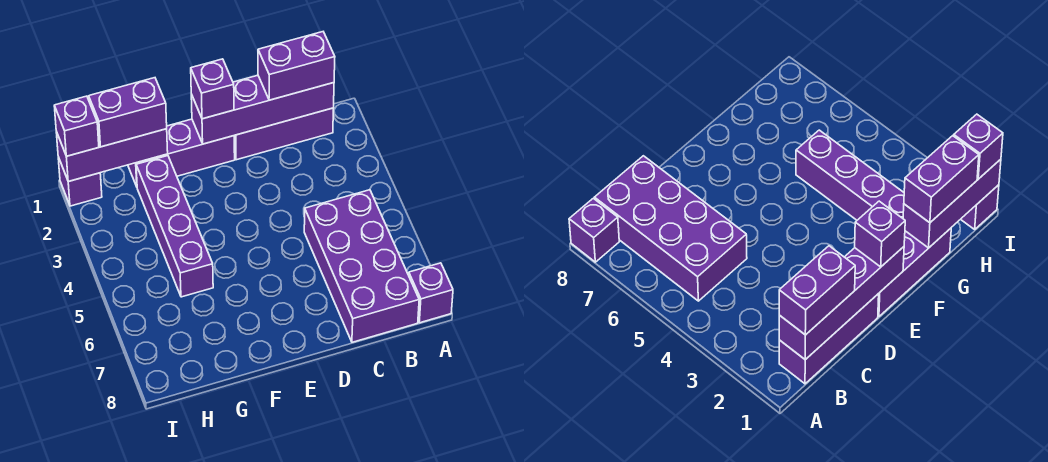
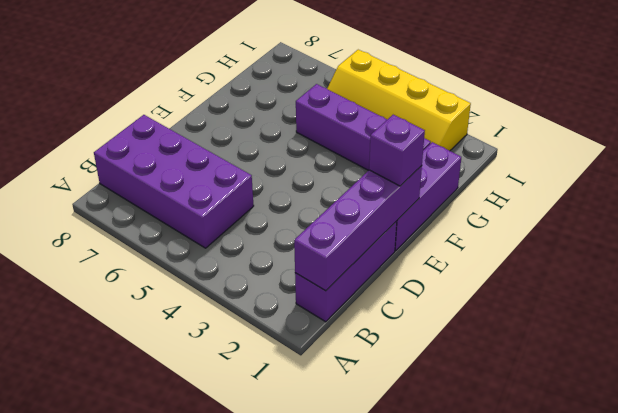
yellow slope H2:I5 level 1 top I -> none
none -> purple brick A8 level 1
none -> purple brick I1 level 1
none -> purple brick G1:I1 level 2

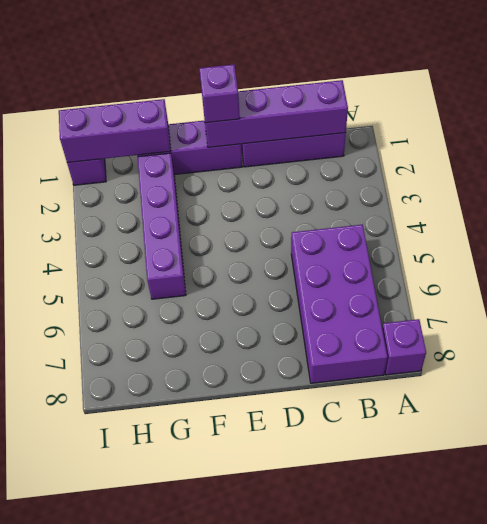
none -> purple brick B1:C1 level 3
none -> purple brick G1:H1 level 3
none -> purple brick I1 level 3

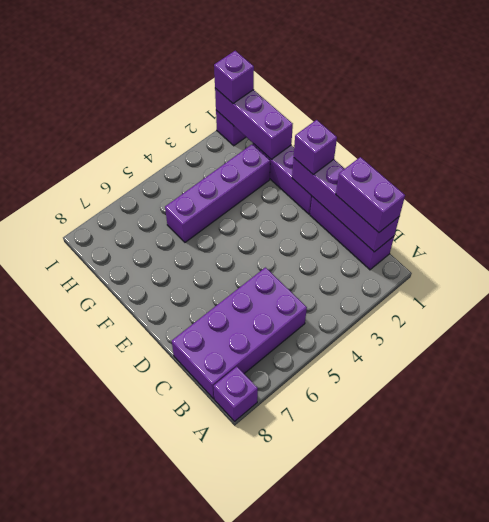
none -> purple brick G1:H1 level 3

^^^^

Assignment>
Your copy should hold exactly the lines from the one with "none -> purple brick B1:C1 level 3" through the final line of the records, both ends included, and no pictures.

Result of the exercise>
none -> purple brick B1:C1 level 3
none -> purple brick G1:H1 level 3
none -> purple brick I1 level 3

none -> purple brick G1:H1 level 3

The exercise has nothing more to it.